▶ [Work required]: Make an exact copy of each entry, leaving out every picture.

▶ [Input material]:

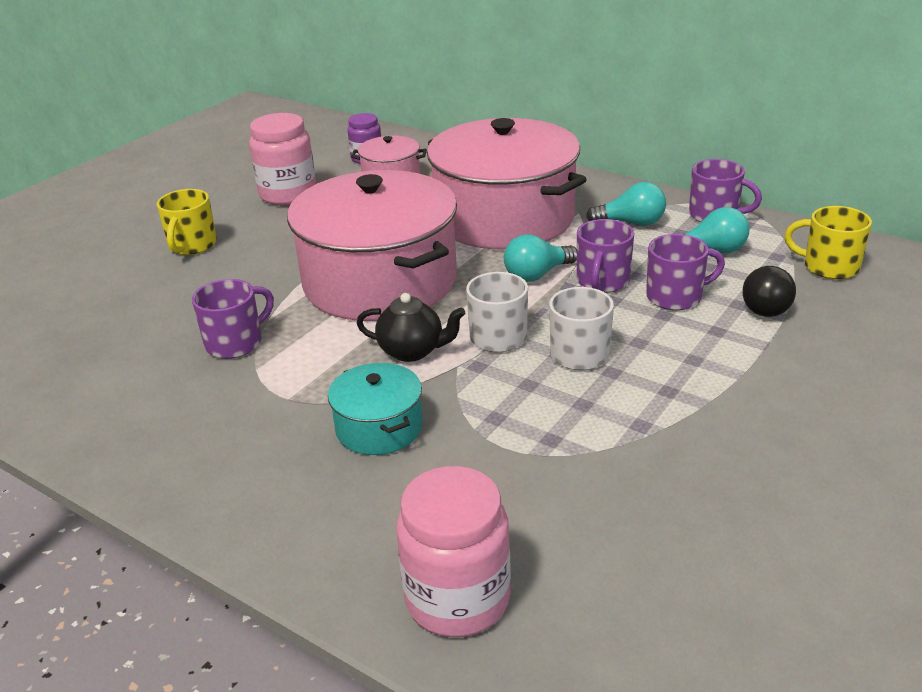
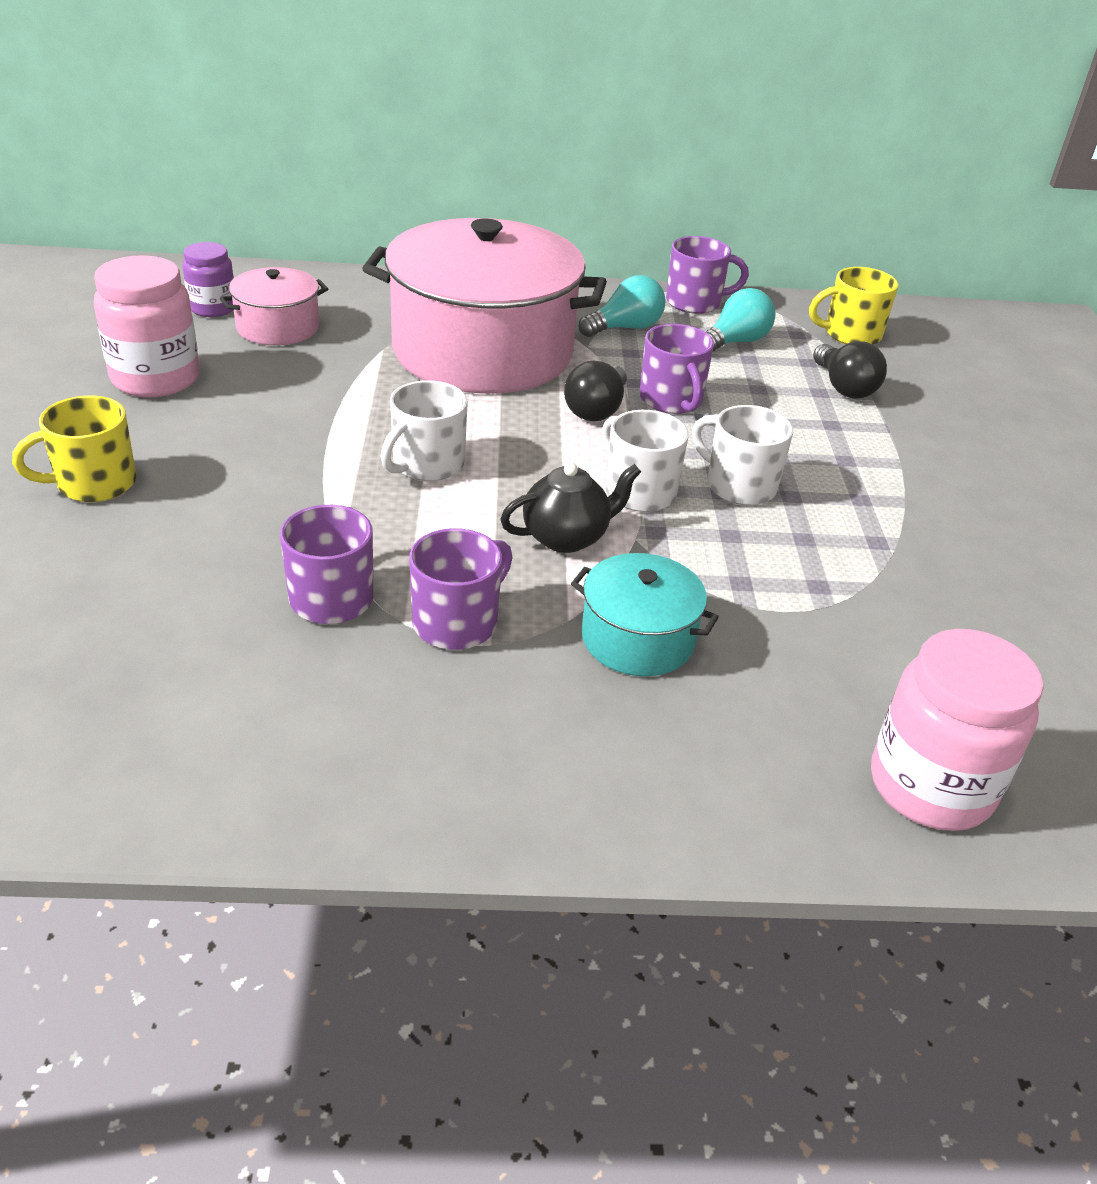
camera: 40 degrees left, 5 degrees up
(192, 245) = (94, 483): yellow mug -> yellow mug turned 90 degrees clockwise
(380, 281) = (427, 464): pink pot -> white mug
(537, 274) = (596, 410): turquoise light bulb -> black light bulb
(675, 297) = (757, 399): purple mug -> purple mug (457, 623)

▶ [Expected output]:
camera: 40 degrees left, 5 degrees up
(192, 245) = (94, 483): yellow mug -> yellow mug turned 90 degrees clockwise
(380, 281) = (427, 464): pink pot -> white mug
(537, 274) = (596, 410): turquoise light bulb -> black light bulb
(675, 297) = (757, 399): purple mug -> purple mug (457, 623)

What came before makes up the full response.